▶ **AIM OF THE TASK**
Give back the lines below exactly, but do not include any pictures.

[Multi-image counting data]
######

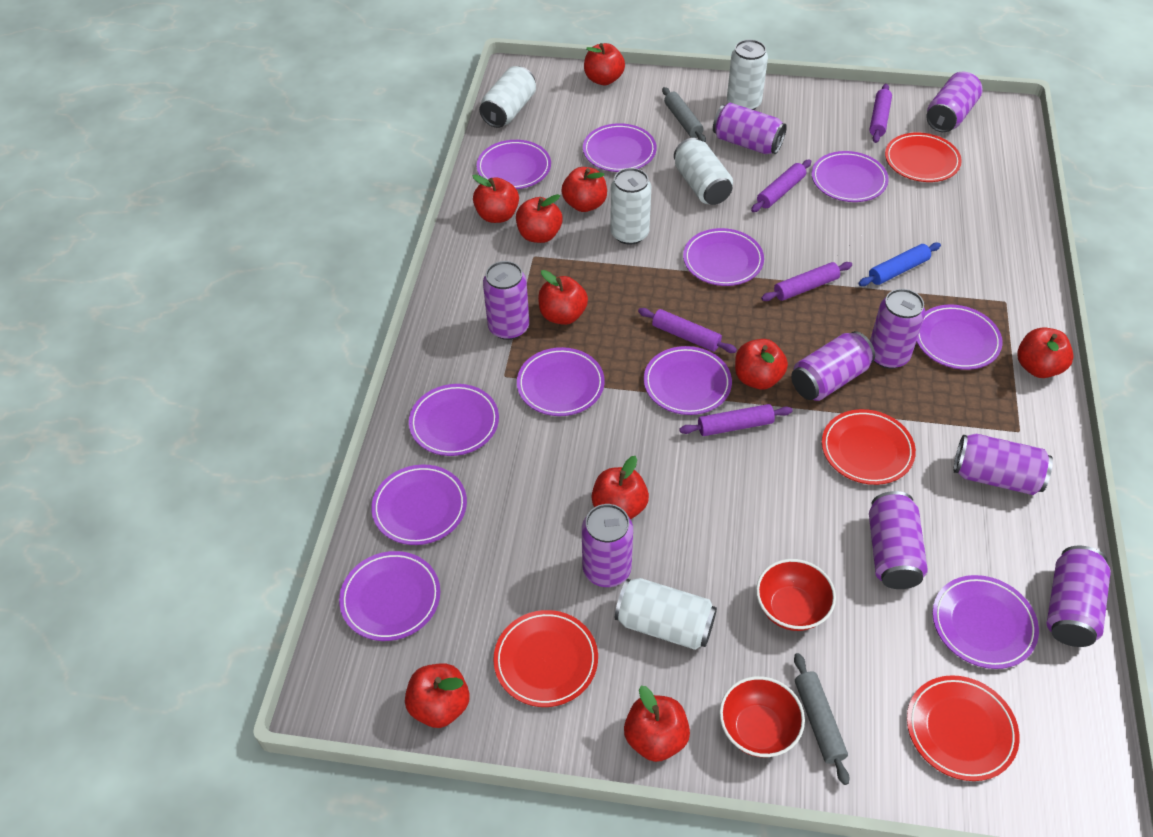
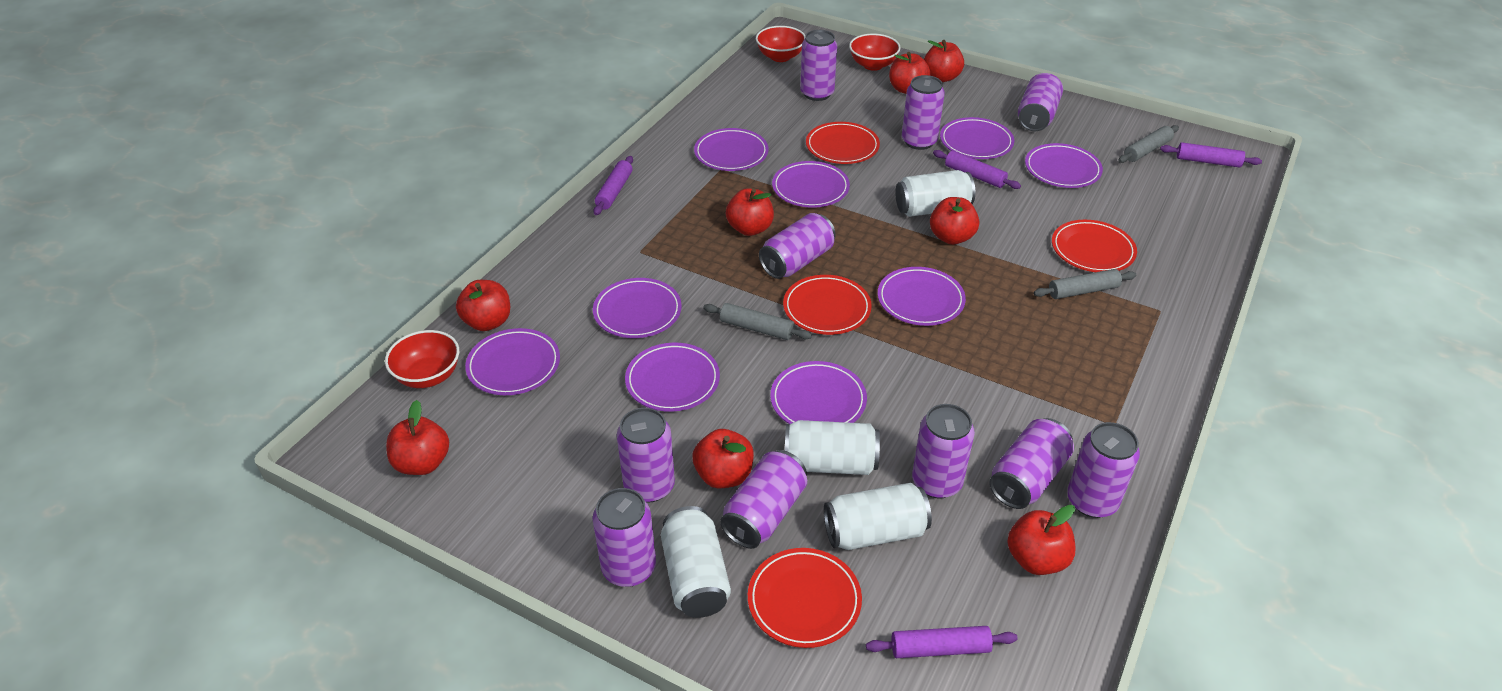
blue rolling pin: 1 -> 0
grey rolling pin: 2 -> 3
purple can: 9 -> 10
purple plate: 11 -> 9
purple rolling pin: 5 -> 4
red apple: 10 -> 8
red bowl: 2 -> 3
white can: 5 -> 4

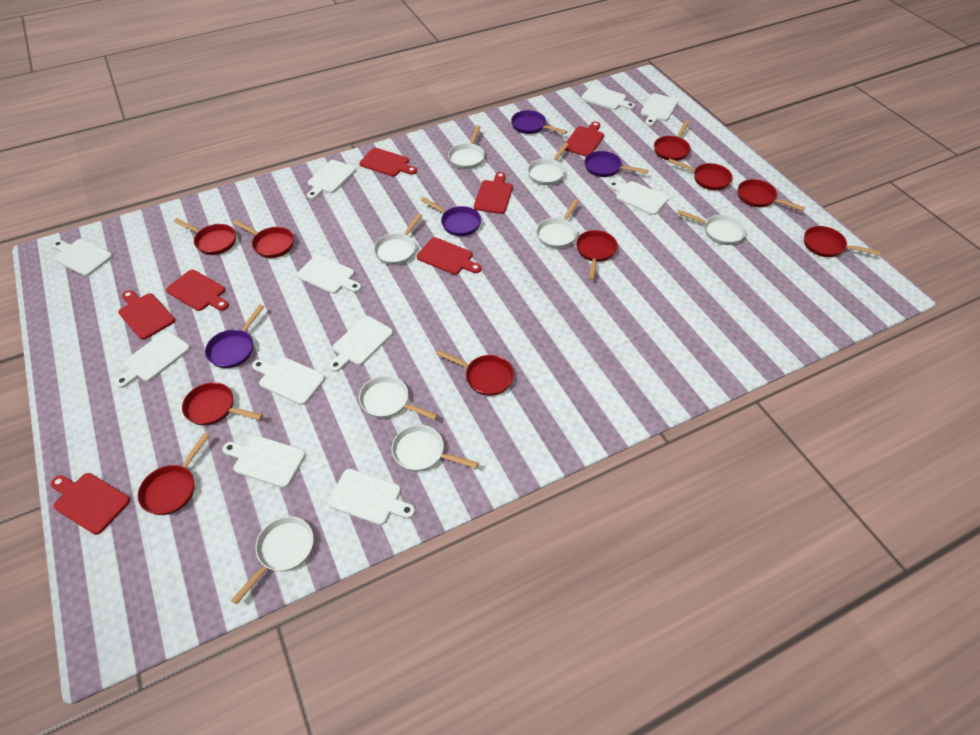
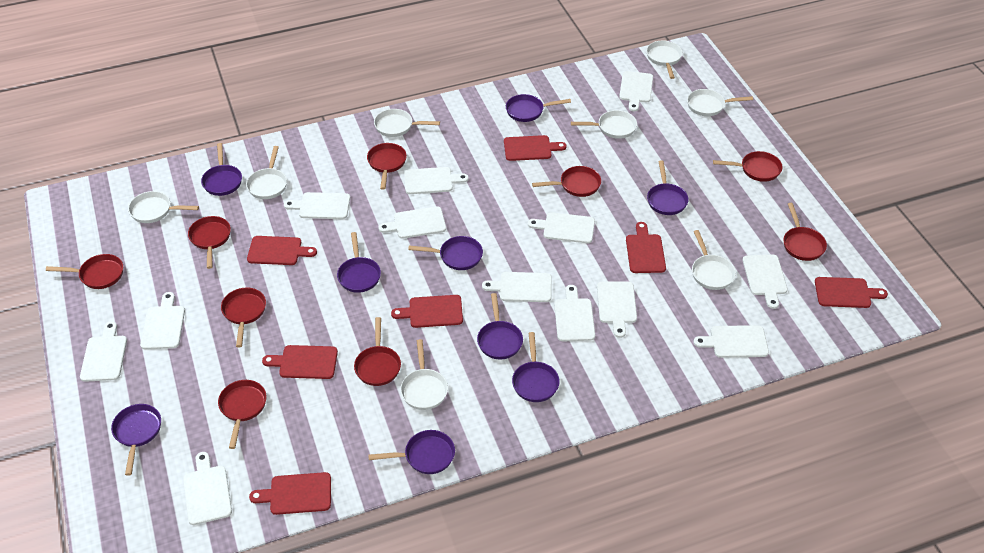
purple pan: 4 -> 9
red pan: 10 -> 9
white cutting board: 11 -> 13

######

▶ **EXPECTED OUTPUT**
blue rolling pin: 1 -> 0
grey rolling pin: 2 -> 3
purple can: 9 -> 10
purple plate: 11 -> 9
purple rolling pin: 5 -> 4
red apple: 10 -> 8
red bowl: 2 -> 3
white can: 5 -> 4

purple pan: 4 -> 9
red pan: 10 -> 9
white cutting board: 11 -> 13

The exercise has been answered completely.